### [Exercise directions]
Only those lines running from the line that contains "I need masks" through the end of the material are to be written out, each exactly as shown.

### [Records for the exercise]
········
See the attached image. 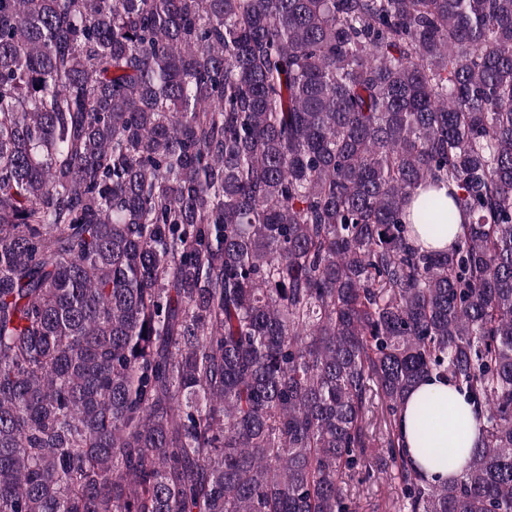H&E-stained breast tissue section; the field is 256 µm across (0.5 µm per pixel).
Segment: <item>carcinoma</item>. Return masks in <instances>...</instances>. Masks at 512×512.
<instances>
[{
	"mask_svg": "<svg viewBox=\"0 0 512 512\" xmlns=\"http://www.w3.org/2000/svg\"><path fill=\"white\" fill-rule=\"evenodd\" d=\"M431 376L485 419L437 484ZM388 465L512 512V0H0V512H357Z\"/></svg>",
	"mask_w": 512,
	"mask_h": 512,
	"instance_id": "obj_1",
	"label": "carcinoma"
}]
</instances>
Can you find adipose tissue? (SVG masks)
I'll return each mask as SVG.
<instances>
[{
    "label": "adipose tissue",
    "instance_id": "obj_1",
    "mask_svg": "<svg viewBox=\"0 0 512 512\" xmlns=\"http://www.w3.org/2000/svg\"><path fill=\"white\" fill-rule=\"evenodd\" d=\"M435 395L440 403L431 412V441L438 448H472L481 442V425L472 408L451 387L425 379L408 396L402 413V433L407 448L416 446V410L423 396Z\"/></svg>",
    "mask_w": 512,
    "mask_h": 512
}]
</instances>
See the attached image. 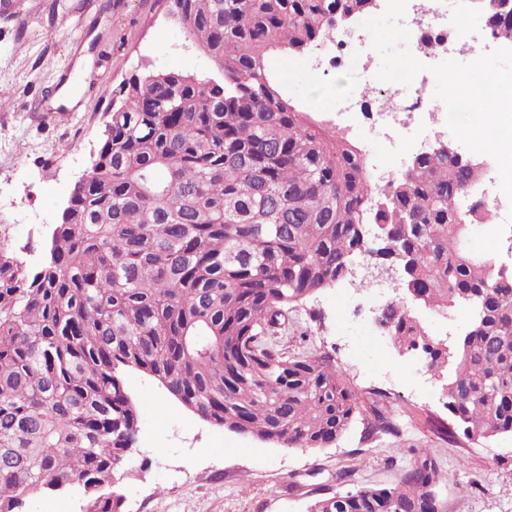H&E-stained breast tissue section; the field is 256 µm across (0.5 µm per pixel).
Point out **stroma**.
Returning a JSON list of instances; mask_svg holds the SVG:
<instances>
[{
    "label": "stroma",
    "mask_w": 512,
    "mask_h": 512,
    "mask_svg": "<svg viewBox=\"0 0 512 512\" xmlns=\"http://www.w3.org/2000/svg\"><path fill=\"white\" fill-rule=\"evenodd\" d=\"M289 99L346 128L333 97L345 72L321 78L303 57L270 55ZM212 68L168 15L164 0H0V210L10 248L38 266L71 190L91 165L112 107V91L148 71L203 75ZM82 93L68 119L53 122L62 91ZM362 266L309 296L281 342L290 352L331 356L353 386L379 391L396 426L369 435L359 418L332 445L284 448L224 430L183 407L157 380L126 370L139 413L136 442L116 489L123 512H305L311 499L361 485L399 484L420 450L440 466L443 512H512V436L468 440L447 407L444 378L421 352H405L372 313ZM350 475L338 484L337 472Z\"/></svg>",
    "instance_id": "1"
}]
</instances>
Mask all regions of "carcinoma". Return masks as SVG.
<instances>
[{
    "label": "carcinoma",
    "mask_w": 512,
    "mask_h": 512,
    "mask_svg": "<svg viewBox=\"0 0 512 512\" xmlns=\"http://www.w3.org/2000/svg\"><path fill=\"white\" fill-rule=\"evenodd\" d=\"M368 2L176 0L170 15L214 75L120 84L42 264L0 242V512L73 486L88 512H122L113 487L139 420L126 368L201 418L285 448L330 445L366 411L373 431H391L384 394L366 400L330 356L275 340L357 256L400 266L407 294L438 312L472 308L450 350L398 299L378 323L449 370L464 436H512V273L469 248L484 209L455 204L482 173L435 150L373 197L354 141L291 103L267 65L274 51L308 54ZM486 20L512 46V6ZM438 477L422 450L401 484L337 491L306 512H435Z\"/></svg>",
    "instance_id": "1"
}]
</instances>
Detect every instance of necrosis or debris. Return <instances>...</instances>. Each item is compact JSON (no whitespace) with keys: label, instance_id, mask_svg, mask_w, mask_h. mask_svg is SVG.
Here are the masks:
<instances>
[{"label":"necrosis or debris","instance_id":"4bbe7bcc","mask_svg":"<svg viewBox=\"0 0 512 512\" xmlns=\"http://www.w3.org/2000/svg\"><path fill=\"white\" fill-rule=\"evenodd\" d=\"M402 23L410 32L412 54L430 68L451 57L468 54L476 58L500 46L482 11L452 13L448 0H408ZM369 48L368 33L356 27L336 31L307 58L309 68L321 76L350 71L351 84L336 96L334 110L362 130L367 151L387 153L404 132L413 128L432 127L437 134L447 135V126L440 123L447 115L446 106L429 95L428 87L434 80L430 69L422 73L410 94L390 91L379 97H364V89L376 84L374 74L364 64Z\"/></svg>","mask_w":512,"mask_h":512}]
</instances>
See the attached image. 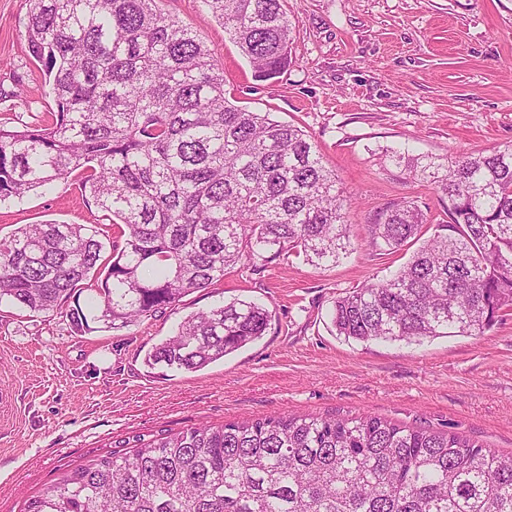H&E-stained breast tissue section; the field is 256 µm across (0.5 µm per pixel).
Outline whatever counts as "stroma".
I'll return each instance as SVG.
<instances>
[{
	"instance_id": "35a3bbf8",
	"label": "stroma",
	"mask_w": 512,
	"mask_h": 512,
	"mask_svg": "<svg viewBox=\"0 0 512 512\" xmlns=\"http://www.w3.org/2000/svg\"><path fill=\"white\" fill-rule=\"evenodd\" d=\"M224 70L236 105L309 135L348 198L351 245L336 264L285 256L239 263L162 316L122 330L75 331L56 313L0 303V512L88 459L201 423L288 414H371L467 435L512 451V311L478 336L360 343L338 336L334 301L389 275L412 247L369 242L391 203L409 199L448 223L434 185L382 162L391 149L446 159L512 144V0H286L292 61L270 81L202 0H161ZM26 0H0V121L34 123L54 106L24 38ZM115 226L75 181L0 203V236L25 224ZM241 299L267 308L257 341L197 371L147 365L146 353L188 315Z\"/></svg>"
}]
</instances>
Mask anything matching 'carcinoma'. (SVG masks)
<instances>
[{
	"mask_svg": "<svg viewBox=\"0 0 512 512\" xmlns=\"http://www.w3.org/2000/svg\"><path fill=\"white\" fill-rule=\"evenodd\" d=\"M24 37L55 109L0 122V202L58 180L112 218L102 260L85 224L0 238V300L59 312L78 332L121 329L176 305L242 260L334 264L350 246L335 174L300 128L226 96L210 49L158 0H27ZM266 81L291 63L284 0H204ZM435 185L449 221L424 237L414 202L390 205L371 243L418 248L389 278L336 299L347 340L479 335L512 308V145L441 161L385 154ZM84 291L96 294L87 315ZM271 314L234 299L185 318L146 356L197 371L255 342ZM24 512H512V454L458 433L371 415L202 424L78 464Z\"/></svg>",
	"mask_w": 512,
	"mask_h": 512,
	"instance_id": "obj_1",
	"label": "carcinoma"
}]
</instances>
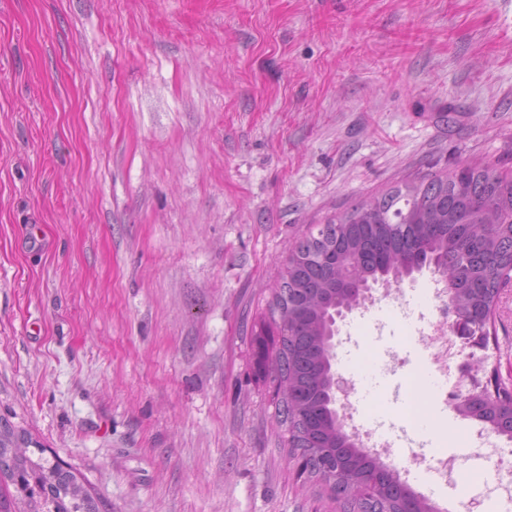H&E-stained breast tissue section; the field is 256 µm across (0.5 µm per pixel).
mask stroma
<instances>
[{"label":"stroma","mask_w":512,"mask_h":512,"mask_svg":"<svg viewBox=\"0 0 512 512\" xmlns=\"http://www.w3.org/2000/svg\"><path fill=\"white\" fill-rule=\"evenodd\" d=\"M468 163L512 172V0H0V418L98 512H340L254 328L300 239ZM440 281L338 323L337 375L390 369V426ZM496 329L475 382L512 376V283ZM380 460L435 512L471 486Z\"/></svg>","instance_id":"obj_1"}]
</instances>
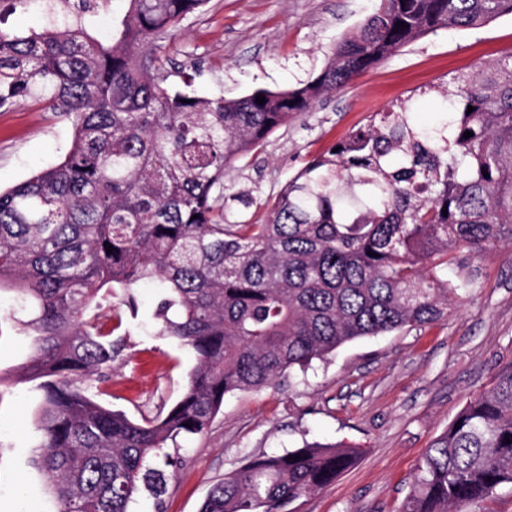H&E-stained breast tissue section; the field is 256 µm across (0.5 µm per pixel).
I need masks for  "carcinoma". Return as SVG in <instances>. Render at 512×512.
Returning <instances> with one entry per match:
<instances>
[{
  "instance_id": "1",
  "label": "carcinoma",
  "mask_w": 512,
  "mask_h": 512,
  "mask_svg": "<svg viewBox=\"0 0 512 512\" xmlns=\"http://www.w3.org/2000/svg\"><path fill=\"white\" fill-rule=\"evenodd\" d=\"M129 2L104 41L65 21L0 28V109L34 99L73 125L58 163L0 191V286L13 285L14 330L33 339L26 373L41 380L31 464L57 512H130L142 490L160 495L168 442L206 432L225 395L448 318L467 290L448 283V254L512 248V59L454 78L440 91L454 112L432 127L408 103L380 113L265 199L262 224L232 207L252 197L224 196L226 171L317 100L430 31L512 15V0H379L315 80L236 99L165 87L155 42L207 0ZM142 285L157 288L151 328L196 364L173 407L133 419L96 396ZM360 455L320 442L261 455L200 512H288ZM505 486L512 358L431 441L398 512H463Z\"/></svg>"
}]
</instances>
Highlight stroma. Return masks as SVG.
Returning a JSON list of instances; mask_svg holds the SVG:
<instances>
[{"instance_id":"1","label":"stroma","mask_w":512,"mask_h":512,"mask_svg":"<svg viewBox=\"0 0 512 512\" xmlns=\"http://www.w3.org/2000/svg\"><path fill=\"white\" fill-rule=\"evenodd\" d=\"M379 0H208L162 41L170 90L239 98L259 88L294 89L315 80L337 41L373 14ZM512 57V16L478 29H442L420 37L309 111L272 133L264 148L232 168L231 192L277 193L310 160L372 116L413 99L432 123L439 89L461 73ZM63 116L27 100L0 109V189L59 161L72 140ZM448 279L468 283L459 307L431 325L360 338L293 370L279 387L226 395L209 430L169 446L178 458L161 498L142 492L134 512H200L216 482L247 460L283 454L303 441L346 442L359 462L291 512H398L430 442L486 389L500 360L512 358V248L450 256ZM128 323L126 356L112 365L100 400L129 417L152 416L179 400L193 354L147 329L155 290H139ZM12 293L0 294V512H56L44 478L29 460L38 444L40 393L24 379L30 342L14 335Z\"/></svg>"}]
</instances>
········
### [Solution to this task]
I need masks for  "carcinoma". Return as SVG in <instances>. Render at 512×512.
Returning <instances> with one entry per match:
<instances>
[{
  "instance_id": "1",
  "label": "carcinoma",
  "mask_w": 512,
  "mask_h": 512,
  "mask_svg": "<svg viewBox=\"0 0 512 512\" xmlns=\"http://www.w3.org/2000/svg\"><path fill=\"white\" fill-rule=\"evenodd\" d=\"M129 2L104 41L65 21L0 28V109L34 99L73 125L58 163L0 191V286L13 285L14 330L33 339L26 373L41 380L31 464L57 512H130L142 490L160 495L168 442L206 432L225 395L448 318L467 290L448 283V254L512 248V59L454 78L440 91L454 112L432 127L408 103L380 113L265 199L262 224L232 207L252 197L224 196L226 171L317 100L430 31L512 15V0H379L315 80L236 99L165 87L155 42L207 0ZM142 285L157 288L151 328L196 364L173 407L133 419L96 396ZM360 455L320 442L261 455L200 512H288ZM505 486L512 358L431 441L398 512H463Z\"/></svg>"
}]
</instances>
Highlight stroma. Return masks as SVG.
Returning a JSON list of instances; mask_svg holds the SVG:
<instances>
[{"instance_id":"1","label":"stroma","mask_w":512,"mask_h":512,"mask_svg":"<svg viewBox=\"0 0 512 512\" xmlns=\"http://www.w3.org/2000/svg\"><path fill=\"white\" fill-rule=\"evenodd\" d=\"M379 0H208L162 41L170 90L239 98L259 88L294 89L315 80L337 41L373 14ZM512 57V16L478 29H442L420 37L309 111L272 133L264 148L232 168L231 192L277 193L310 160L372 116L413 99L432 123L439 89L461 73ZM63 116L27 100L0 109V189L59 161L72 140ZM448 279L468 283L459 307L431 325L360 338L293 370L279 387L226 395L209 430L169 446L178 458L161 498L142 492L134 512H200L216 482L247 460L283 454L303 441L346 442L359 462L291 512H398L430 442L486 389L500 360L512 358V248L450 256ZM128 323L126 356L112 365L100 400L129 417L152 416L179 400L193 354L147 329L155 290H139ZM12 293L0 294V512H56L44 478L29 460L38 444L40 393L24 379L30 342L14 335Z\"/></svg>"}]
</instances>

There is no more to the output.